__EXERCISE AIM__. Apart from the pictures, every entry should be reproduced exactly.

Records drawn from a dataset:
((
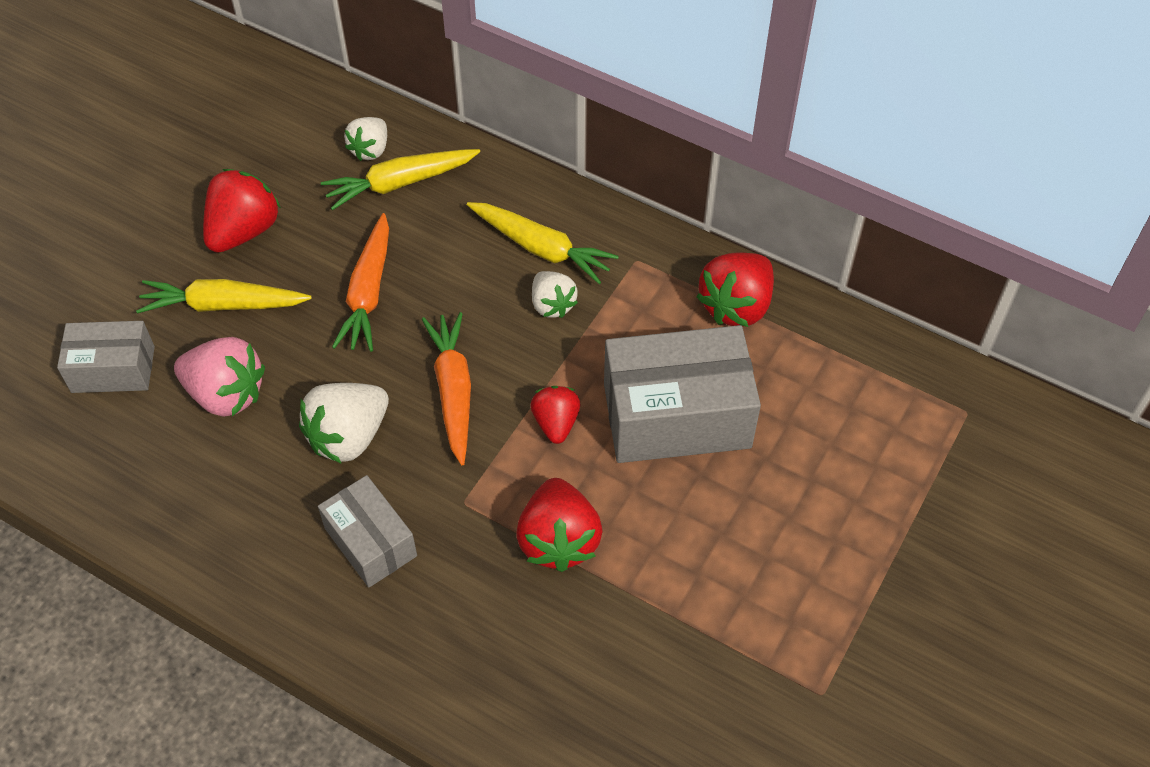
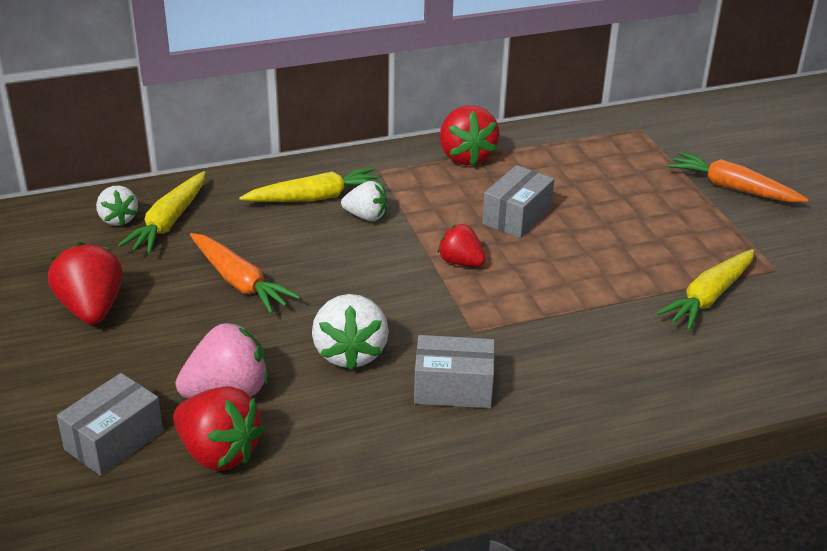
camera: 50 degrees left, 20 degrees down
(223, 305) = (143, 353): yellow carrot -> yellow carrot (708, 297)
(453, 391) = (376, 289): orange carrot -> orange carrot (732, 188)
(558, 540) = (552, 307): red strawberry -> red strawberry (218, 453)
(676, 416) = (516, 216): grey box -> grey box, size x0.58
))
__TASK SOLUTION__.
camera: 50 degrees left, 20 degrees down
(223, 305) = (143, 353): yellow carrot -> yellow carrot (708, 297)
(453, 391) = (376, 289): orange carrot -> orange carrot (732, 188)
(558, 540) = (552, 307): red strawberry -> red strawberry (218, 453)
(676, 416) = (516, 216): grey box -> grey box, size x0.58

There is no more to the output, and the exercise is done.